> _Data for analysis_
[Start of section]

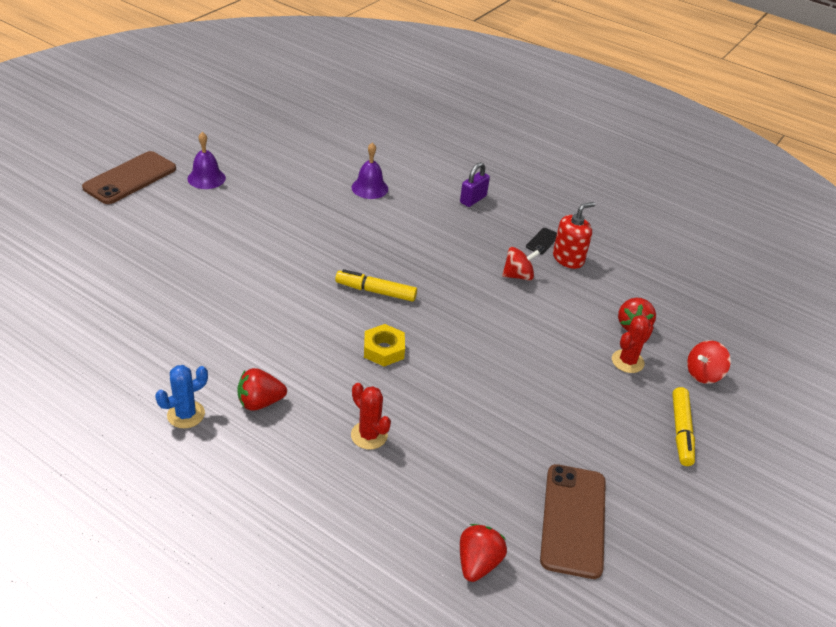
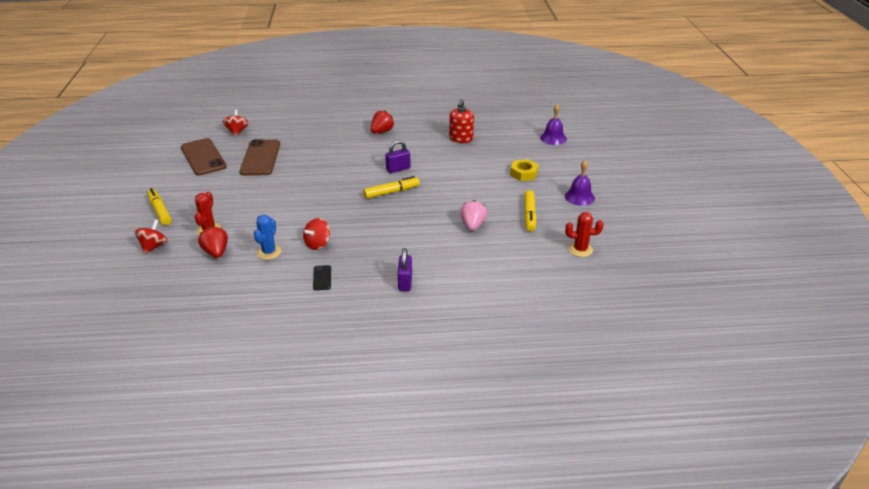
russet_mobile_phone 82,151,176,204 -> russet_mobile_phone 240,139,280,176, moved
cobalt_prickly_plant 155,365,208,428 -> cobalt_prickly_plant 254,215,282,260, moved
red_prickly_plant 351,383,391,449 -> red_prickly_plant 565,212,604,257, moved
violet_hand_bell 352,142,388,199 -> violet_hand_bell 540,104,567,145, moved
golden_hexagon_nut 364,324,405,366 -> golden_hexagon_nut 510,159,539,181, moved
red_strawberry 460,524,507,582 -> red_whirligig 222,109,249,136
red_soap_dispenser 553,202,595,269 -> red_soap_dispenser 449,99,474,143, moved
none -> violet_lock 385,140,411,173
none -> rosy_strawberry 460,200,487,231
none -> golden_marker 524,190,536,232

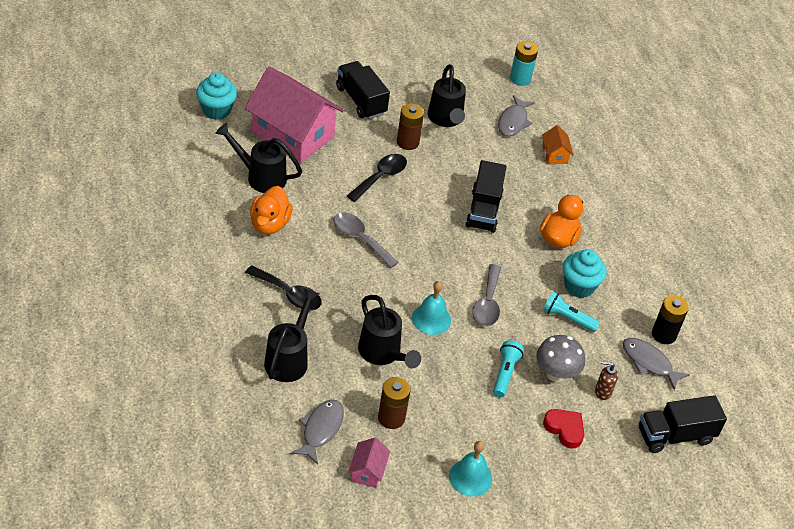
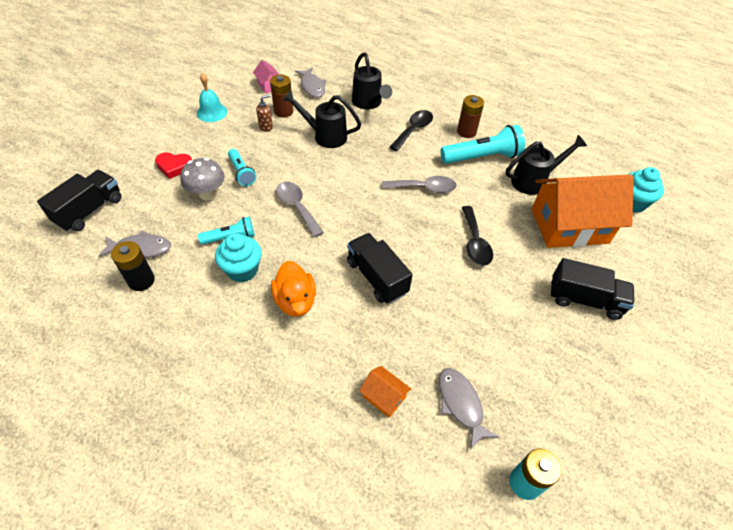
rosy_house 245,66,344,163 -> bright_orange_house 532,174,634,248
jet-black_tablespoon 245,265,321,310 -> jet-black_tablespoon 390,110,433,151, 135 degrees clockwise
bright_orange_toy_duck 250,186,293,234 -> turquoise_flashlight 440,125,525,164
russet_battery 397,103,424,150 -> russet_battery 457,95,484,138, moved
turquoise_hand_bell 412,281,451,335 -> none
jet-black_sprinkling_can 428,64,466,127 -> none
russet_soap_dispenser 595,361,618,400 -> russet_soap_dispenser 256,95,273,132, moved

[End of section]

If a line falls between the one containing "none -> rosy_strawberry 460,200,487,231" and the last line of the entries above, both included, reproduce it exactly; leave the pictures out.

none -> rosy_strawberry 460,200,487,231
none -> golden_marker 524,190,536,232

rosy_house 245,66,344,163 -> bright_orange_house 532,174,634,248
jet-black_tablespoon 245,265,321,310 -> jet-black_tablespoon 390,110,433,151, 135 degrees clockwise
bright_orange_toy_duck 250,186,293,234 -> turquoise_flashlight 440,125,525,164
russet_battery 397,103,424,150 -> russet_battery 457,95,484,138, moved
turquoise_hand_bell 412,281,451,335 -> none
jet-black_sprinkling_can 428,64,466,127 -> none
russet_soap_dispenser 595,361,618,400 -> russet_soap_dispenser 256,95,273,132, moved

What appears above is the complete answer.